(Action item): What follows is a set of records. Retype them exactly, leaving out the pictures.
• • • • • • •
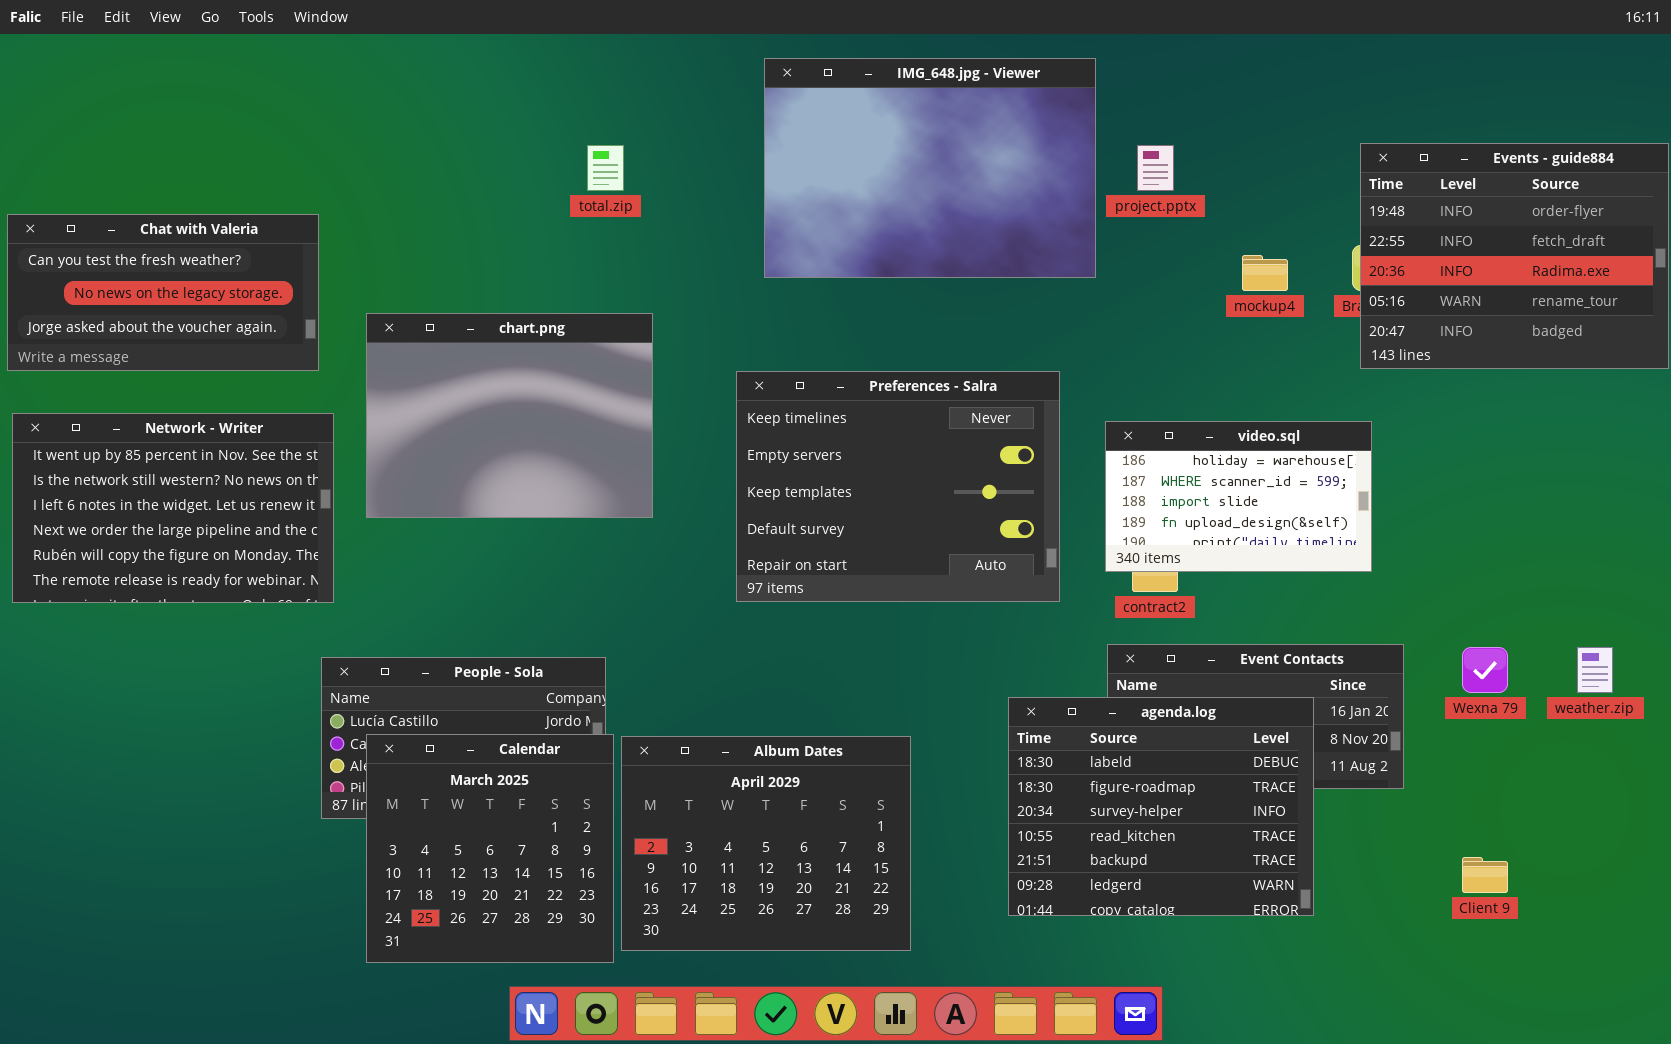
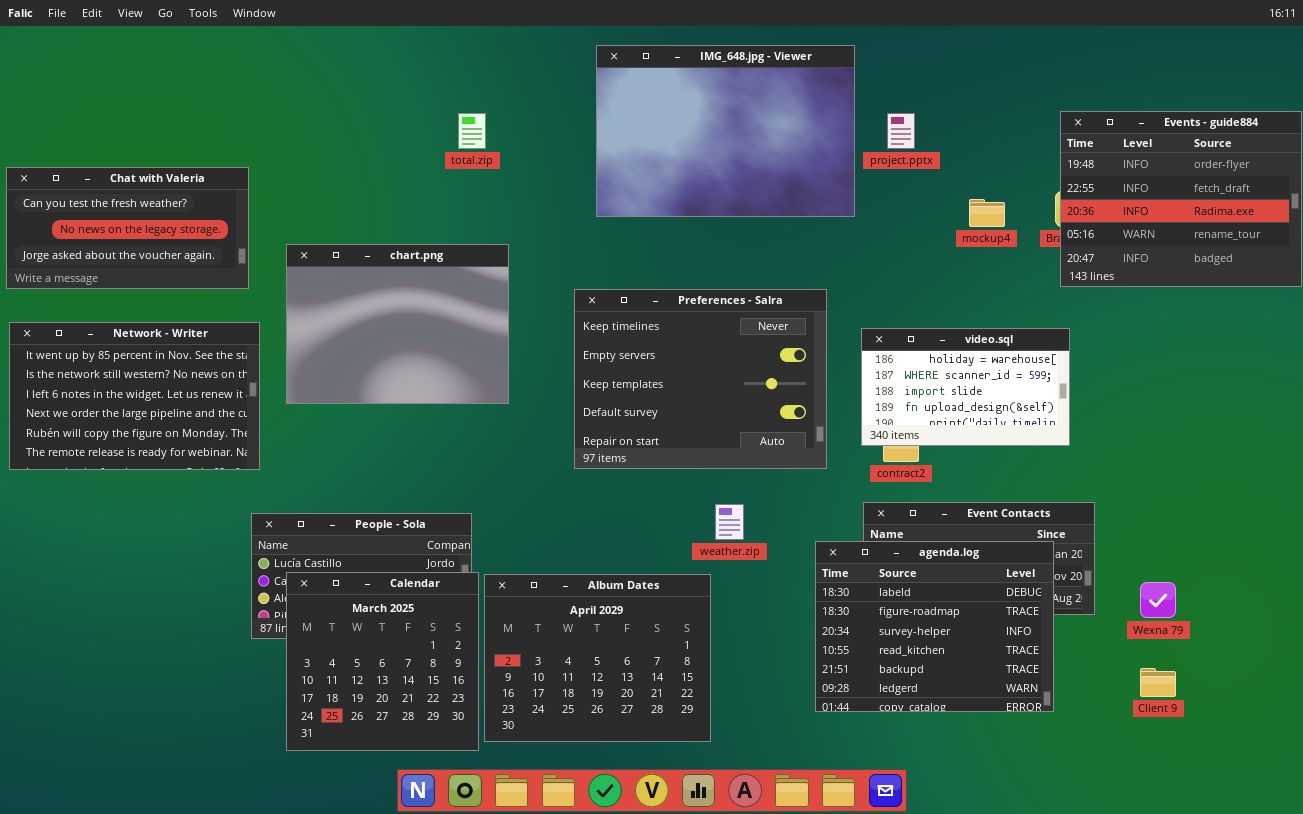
Wexna 79: [1462,647,1508,693] -> [1140,582,1176,618], moved
weather.zip: [1577,647,1613,693] -> [715,504,744,540], moved
agenda.log: [1008,697,1314,916] -> [815,541,1054,712], moved

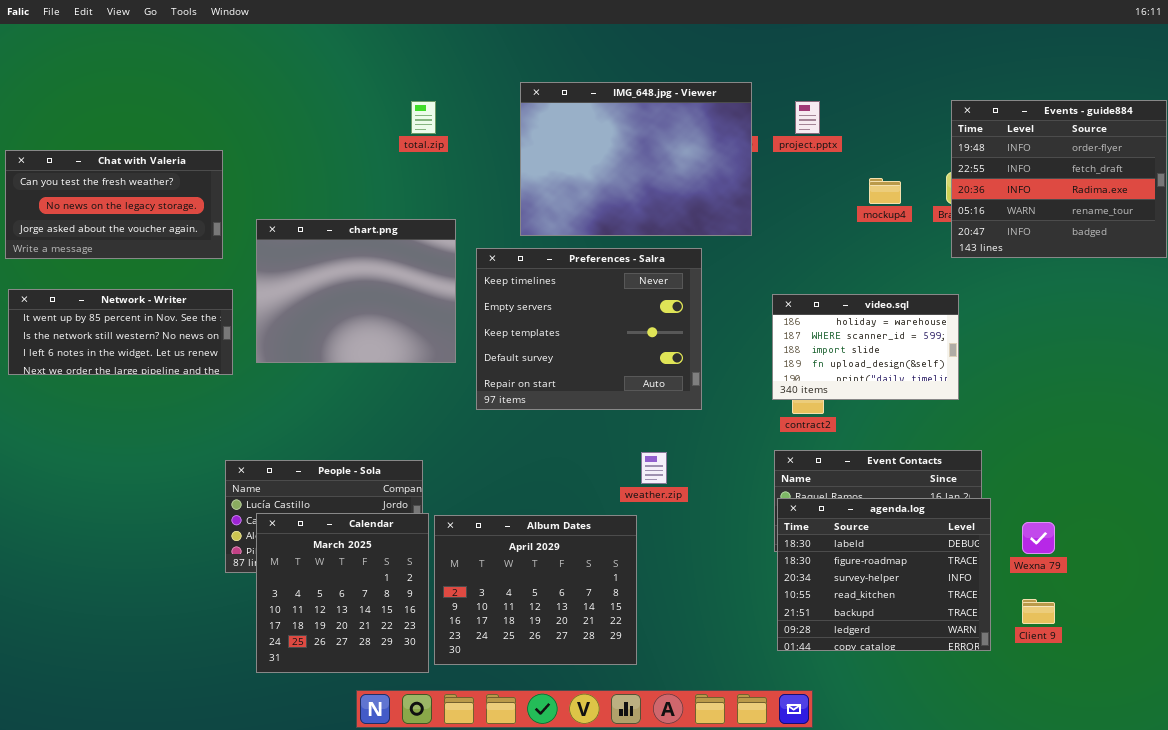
IMG_648.jpg - Viewer: [596,45,855,217] -> [520,82,752,236], moved
Preferences - Salra: [574,289,827,469] -> [476,248,702,410], moved
Network - Writer: [9,322,260,470] -> [8,289,233,375], resized
agenda.log: [815,541,1054,712] -> [777,498,991,651], moved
• • • • • • •
(Response for this exercise):
Wexna 79: [1462,647,1508,693] -> [1140,582,1176,618], moved
weather.zip: [1577,647,1613,693] -> [715,504,744,540], moved
agenda.log: [1008,697,1314,916] -> [815,541,1054,712], moved

IMG_648.jpg - Viewer: [596,45,855,217] -> [520,82,752,236], moved
Preferences - Salra: [574,289,827,469] -> [476,248,702,410], moved
Network - Writer: [9,322,260,470] -> [8,289,233,375], resized
agenda.log: [815,541,1054,712] -> [777,498,991,651], moved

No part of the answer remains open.